== Task statement ==
Could you copy, exactly as written, every line from the first line of the records through the one containing "162, 413, 215>"?

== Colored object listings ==
┏━━

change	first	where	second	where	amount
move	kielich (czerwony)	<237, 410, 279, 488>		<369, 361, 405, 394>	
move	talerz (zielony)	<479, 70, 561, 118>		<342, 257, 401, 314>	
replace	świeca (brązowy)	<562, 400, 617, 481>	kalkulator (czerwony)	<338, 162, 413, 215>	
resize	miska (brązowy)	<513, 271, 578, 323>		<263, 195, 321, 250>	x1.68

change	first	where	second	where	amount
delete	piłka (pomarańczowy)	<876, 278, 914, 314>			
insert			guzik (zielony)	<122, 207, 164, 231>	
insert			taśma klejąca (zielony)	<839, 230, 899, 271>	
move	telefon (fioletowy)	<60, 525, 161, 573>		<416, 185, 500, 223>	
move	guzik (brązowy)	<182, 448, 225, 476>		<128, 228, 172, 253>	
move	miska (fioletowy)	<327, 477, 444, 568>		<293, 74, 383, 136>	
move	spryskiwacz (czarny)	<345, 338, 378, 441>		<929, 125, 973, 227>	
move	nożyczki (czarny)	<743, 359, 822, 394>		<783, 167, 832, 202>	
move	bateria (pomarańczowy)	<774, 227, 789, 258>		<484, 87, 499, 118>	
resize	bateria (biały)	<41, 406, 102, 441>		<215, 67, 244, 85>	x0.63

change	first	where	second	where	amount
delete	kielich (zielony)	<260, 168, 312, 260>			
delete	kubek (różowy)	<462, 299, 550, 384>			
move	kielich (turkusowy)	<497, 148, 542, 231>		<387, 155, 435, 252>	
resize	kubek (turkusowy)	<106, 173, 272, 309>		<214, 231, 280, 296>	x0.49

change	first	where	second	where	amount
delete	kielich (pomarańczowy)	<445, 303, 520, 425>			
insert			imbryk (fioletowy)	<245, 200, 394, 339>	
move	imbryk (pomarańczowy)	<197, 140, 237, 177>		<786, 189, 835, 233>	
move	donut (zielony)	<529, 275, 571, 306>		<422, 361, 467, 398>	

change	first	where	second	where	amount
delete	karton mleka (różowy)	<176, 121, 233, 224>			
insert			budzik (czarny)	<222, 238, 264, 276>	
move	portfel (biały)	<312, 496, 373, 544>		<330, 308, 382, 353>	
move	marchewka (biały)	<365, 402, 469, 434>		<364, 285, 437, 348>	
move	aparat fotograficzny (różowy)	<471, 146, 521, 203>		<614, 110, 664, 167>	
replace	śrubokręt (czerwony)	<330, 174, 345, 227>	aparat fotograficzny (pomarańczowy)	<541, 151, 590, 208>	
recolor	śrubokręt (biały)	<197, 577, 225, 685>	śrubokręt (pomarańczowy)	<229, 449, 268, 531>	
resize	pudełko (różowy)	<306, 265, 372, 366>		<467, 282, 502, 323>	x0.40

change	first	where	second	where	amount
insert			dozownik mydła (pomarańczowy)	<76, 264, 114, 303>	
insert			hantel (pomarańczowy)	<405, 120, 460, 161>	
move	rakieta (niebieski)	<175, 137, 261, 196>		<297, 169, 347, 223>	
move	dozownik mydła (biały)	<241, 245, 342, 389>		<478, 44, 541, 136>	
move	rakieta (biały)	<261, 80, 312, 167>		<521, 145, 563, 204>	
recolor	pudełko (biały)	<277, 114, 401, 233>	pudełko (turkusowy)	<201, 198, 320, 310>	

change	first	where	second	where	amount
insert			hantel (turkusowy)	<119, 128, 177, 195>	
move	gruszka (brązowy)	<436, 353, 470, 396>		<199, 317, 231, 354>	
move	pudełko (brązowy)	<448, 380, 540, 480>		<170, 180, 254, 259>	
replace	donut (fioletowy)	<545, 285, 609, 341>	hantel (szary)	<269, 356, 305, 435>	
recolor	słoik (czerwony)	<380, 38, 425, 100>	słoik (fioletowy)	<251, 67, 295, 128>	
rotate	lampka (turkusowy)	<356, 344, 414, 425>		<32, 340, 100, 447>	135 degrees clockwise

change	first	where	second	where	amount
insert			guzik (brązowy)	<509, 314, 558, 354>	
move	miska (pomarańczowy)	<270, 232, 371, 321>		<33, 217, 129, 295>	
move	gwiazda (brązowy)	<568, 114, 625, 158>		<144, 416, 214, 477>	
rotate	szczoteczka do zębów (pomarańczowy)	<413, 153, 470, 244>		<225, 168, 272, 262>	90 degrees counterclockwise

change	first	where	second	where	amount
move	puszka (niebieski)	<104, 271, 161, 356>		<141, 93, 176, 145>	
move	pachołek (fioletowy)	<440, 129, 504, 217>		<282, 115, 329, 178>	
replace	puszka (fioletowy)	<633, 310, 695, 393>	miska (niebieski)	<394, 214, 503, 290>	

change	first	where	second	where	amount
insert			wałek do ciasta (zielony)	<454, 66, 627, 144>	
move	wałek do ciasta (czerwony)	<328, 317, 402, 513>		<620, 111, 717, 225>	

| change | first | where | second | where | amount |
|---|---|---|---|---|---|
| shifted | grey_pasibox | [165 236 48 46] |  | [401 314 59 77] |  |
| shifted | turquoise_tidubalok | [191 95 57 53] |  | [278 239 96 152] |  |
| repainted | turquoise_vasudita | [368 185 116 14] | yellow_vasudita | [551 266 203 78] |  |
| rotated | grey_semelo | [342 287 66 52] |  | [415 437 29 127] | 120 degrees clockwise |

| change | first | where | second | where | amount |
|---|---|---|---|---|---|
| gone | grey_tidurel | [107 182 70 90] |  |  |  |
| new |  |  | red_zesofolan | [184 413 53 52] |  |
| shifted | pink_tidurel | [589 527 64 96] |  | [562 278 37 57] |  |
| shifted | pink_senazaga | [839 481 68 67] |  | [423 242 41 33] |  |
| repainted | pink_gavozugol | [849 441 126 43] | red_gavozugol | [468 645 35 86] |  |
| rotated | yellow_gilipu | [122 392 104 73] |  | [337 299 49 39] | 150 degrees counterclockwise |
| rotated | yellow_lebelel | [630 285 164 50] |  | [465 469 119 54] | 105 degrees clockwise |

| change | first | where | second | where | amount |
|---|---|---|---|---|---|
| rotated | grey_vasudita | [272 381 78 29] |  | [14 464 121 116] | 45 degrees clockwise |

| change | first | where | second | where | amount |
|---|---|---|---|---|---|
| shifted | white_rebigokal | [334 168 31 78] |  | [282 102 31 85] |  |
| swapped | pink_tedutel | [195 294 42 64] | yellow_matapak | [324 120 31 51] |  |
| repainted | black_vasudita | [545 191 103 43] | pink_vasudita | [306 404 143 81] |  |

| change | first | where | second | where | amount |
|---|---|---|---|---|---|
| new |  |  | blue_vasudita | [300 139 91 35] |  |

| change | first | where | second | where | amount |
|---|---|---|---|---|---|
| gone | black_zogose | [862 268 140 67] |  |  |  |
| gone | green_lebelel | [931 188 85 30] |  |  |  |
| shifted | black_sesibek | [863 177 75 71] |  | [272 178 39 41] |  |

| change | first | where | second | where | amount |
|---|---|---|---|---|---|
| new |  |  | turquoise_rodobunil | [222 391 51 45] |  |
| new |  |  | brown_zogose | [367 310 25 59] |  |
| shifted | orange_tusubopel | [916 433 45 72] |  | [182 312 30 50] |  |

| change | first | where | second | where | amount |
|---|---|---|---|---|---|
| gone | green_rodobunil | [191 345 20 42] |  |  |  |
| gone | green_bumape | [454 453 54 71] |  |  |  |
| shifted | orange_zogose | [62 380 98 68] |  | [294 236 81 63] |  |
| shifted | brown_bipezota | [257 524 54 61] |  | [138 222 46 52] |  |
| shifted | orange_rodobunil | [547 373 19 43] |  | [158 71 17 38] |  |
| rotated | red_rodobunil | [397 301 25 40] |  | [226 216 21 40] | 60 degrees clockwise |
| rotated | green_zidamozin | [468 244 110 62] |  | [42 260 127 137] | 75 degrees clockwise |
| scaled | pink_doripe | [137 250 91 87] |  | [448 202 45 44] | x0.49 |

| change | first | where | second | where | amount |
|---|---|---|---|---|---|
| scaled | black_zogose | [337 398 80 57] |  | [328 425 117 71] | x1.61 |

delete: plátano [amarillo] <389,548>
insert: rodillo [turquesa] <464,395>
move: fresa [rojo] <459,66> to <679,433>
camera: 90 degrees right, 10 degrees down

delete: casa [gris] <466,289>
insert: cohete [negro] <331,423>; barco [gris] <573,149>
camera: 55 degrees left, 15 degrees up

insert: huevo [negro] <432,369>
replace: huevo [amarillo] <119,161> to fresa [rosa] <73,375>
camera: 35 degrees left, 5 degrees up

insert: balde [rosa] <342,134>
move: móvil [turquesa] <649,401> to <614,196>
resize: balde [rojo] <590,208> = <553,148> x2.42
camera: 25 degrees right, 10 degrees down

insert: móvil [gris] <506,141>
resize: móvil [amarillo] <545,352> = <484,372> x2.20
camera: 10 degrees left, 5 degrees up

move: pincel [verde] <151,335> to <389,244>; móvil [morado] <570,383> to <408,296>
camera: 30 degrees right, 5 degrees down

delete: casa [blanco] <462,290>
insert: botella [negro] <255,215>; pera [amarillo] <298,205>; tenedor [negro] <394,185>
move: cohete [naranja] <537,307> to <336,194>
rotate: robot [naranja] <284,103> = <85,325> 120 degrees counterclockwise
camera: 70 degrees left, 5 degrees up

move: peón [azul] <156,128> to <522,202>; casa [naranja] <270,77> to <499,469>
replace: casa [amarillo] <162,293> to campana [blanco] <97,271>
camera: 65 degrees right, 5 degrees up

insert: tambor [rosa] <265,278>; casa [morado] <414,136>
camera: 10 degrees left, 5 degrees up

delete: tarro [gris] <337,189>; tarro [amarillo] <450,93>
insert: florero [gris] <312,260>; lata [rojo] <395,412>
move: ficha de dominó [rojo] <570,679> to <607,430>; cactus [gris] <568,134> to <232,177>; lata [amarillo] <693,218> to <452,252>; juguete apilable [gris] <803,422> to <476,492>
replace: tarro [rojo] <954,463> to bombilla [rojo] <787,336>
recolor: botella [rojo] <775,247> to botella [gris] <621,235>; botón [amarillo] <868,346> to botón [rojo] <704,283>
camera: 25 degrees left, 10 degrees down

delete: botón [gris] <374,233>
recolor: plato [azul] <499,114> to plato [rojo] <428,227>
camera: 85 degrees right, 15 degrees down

┗━━

== Exercise answer ==
change	first	where	second	where	amount
move	kielich (czerwony)	<237, 410, 279, 488>		<369, 361, 405, 394>	
move	talerz (zielony)	<479, 70, 561, 118>		<342, 257, 401, 314>	
replace	świeca (brązowy)	<562, 400, 617, 481>	kalkulator (czerwony)	<338, 162, 413, 215>	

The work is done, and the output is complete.